(Spatial reasoning data)
★ ★ ★ ★

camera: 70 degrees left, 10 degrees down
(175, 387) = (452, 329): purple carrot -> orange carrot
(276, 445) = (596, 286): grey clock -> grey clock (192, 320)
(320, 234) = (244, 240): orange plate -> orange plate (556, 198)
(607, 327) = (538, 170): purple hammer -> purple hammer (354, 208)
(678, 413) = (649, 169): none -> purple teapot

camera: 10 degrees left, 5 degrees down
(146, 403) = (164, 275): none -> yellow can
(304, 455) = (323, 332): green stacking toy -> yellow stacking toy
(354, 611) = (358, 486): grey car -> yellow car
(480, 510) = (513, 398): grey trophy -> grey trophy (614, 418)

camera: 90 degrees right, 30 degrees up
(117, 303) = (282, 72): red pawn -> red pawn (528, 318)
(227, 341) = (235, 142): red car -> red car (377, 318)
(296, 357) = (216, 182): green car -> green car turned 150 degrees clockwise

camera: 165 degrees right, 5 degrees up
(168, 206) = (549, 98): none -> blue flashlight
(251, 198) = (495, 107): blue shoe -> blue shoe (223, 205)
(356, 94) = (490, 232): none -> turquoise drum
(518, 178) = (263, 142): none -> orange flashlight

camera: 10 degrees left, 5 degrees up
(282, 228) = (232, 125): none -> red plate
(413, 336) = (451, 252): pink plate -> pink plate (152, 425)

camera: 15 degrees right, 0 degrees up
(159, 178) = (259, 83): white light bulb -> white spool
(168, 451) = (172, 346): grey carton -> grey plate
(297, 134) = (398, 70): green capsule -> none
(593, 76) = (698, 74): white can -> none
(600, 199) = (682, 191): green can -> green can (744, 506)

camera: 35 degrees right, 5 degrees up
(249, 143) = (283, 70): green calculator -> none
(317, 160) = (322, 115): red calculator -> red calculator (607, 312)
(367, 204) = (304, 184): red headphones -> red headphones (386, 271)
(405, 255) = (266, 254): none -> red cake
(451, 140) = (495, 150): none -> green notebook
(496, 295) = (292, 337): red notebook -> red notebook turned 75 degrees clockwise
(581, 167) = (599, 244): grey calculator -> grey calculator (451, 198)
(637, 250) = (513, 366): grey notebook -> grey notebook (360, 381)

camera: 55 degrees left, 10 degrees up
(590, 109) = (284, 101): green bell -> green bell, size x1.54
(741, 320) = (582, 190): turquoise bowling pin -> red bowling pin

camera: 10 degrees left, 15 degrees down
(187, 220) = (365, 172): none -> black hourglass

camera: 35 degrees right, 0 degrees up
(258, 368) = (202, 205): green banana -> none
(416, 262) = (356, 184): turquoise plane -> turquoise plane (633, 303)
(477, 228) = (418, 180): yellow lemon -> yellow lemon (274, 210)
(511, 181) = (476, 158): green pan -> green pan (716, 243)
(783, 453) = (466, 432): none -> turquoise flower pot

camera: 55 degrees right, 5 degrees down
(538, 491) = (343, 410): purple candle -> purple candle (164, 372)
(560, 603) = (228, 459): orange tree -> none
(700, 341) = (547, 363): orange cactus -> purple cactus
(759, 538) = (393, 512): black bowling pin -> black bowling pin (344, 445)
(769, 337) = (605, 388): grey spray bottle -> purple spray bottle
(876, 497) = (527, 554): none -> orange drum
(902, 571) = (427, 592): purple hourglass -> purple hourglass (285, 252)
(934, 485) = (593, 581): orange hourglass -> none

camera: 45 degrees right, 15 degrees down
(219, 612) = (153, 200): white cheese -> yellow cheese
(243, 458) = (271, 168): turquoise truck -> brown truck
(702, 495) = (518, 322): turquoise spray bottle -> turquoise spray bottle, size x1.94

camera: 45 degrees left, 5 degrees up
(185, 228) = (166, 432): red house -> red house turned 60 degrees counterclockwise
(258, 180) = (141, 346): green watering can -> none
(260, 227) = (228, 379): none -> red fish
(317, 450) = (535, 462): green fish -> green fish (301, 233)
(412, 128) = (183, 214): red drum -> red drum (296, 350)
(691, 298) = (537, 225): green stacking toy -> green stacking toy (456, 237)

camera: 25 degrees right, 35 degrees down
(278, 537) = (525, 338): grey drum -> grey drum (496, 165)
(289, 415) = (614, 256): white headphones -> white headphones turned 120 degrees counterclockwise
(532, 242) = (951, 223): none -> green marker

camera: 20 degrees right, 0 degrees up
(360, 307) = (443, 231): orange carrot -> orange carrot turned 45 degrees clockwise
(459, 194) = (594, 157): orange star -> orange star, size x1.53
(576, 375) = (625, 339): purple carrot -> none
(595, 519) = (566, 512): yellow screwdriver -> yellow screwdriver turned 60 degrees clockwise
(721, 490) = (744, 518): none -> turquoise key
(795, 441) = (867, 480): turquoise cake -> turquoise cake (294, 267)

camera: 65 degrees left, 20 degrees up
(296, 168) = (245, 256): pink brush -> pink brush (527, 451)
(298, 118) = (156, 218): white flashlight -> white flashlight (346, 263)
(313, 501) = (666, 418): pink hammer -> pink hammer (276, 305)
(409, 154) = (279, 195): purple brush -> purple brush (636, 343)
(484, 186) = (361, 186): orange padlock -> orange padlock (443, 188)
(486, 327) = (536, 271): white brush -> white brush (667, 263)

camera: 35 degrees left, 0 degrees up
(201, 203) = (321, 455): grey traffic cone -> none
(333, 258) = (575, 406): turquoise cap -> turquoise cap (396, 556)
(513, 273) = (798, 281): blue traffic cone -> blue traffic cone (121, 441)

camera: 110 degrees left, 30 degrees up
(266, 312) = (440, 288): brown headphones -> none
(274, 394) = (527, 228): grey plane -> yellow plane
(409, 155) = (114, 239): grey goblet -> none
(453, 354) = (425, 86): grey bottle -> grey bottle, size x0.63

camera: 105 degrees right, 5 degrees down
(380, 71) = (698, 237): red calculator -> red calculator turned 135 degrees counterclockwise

★ ★ ★ ★

#### [WORK TASK]
Please give back only the lines between the first line of the entries and the line with "(249, 143) = (283, 70): green", both ends included, word for word.

#### [TASK RESULT]
camera: 70 degrees left, 10 degrees down
(175, 387) = (452, 329): purple carrot -> orange carrot
(276, 445) = (596, 286): grey clock -> grey clock (192, 320)
(320, 234) = (244, 240): orange plate -> orange plate (556, 198)
(607, 327) = (538, 170): purple hammer -> purple hammer (354, 208)
(678, 413) = (649, 169): none -> purple teapot

camera: 10 degrees left, 5 degrees down
(146, 403) = (164, 275): none -> yellow can
(304, 455) = (323, 332): green stacking toy -> yellow stacking toy
(354, 611) = (358, 486): grey car -> yellow car
(480, 510) = (513, 398): grey trophy -> grey trophy (614, 418)

camera: 90 degrees right, 30 degrees up
(117, 303) = (282, 72): red pawn -> red pawn (528, 318)
(227, 341) = (235, 142): red car -> red car (377, 318)
(296, 357) = (216, 182): green car -> green car turned 150 degrees clockwise

camera: 165 degrees right, 5 degrees up
(168, 206) = (549, 98): none -> blue flashlight
(251, 198) = (495, 107): blue shoe -> blue shoe (223, 205)
(356, 94) = (490, 232): none -> turquoise drum
(518, 178) = (263, 142): none -> orange flashlight

camera: 10 degrees left, 5 degrees up
(282, 228) = (232, 125): none -> red plate
(413, 336) = (451, 252): pink plate -> pink plate (152, 425)

camera: 15 degrees right, 0 degrees up
(159, 178) = (259, 83): white light bulb -> white spool
(168, 451) = (172, 346): grey carton -> grey plate
(297, 134) = (398, 70): green capsule -> none
(593, 76) = (698, 74): white can -> none
(600, 199) = (682, 191): green can -> green can (744, 506)

camera: 35 degrees right, 5 degrees up
(249, 143) = (283, 70): green calculator -> none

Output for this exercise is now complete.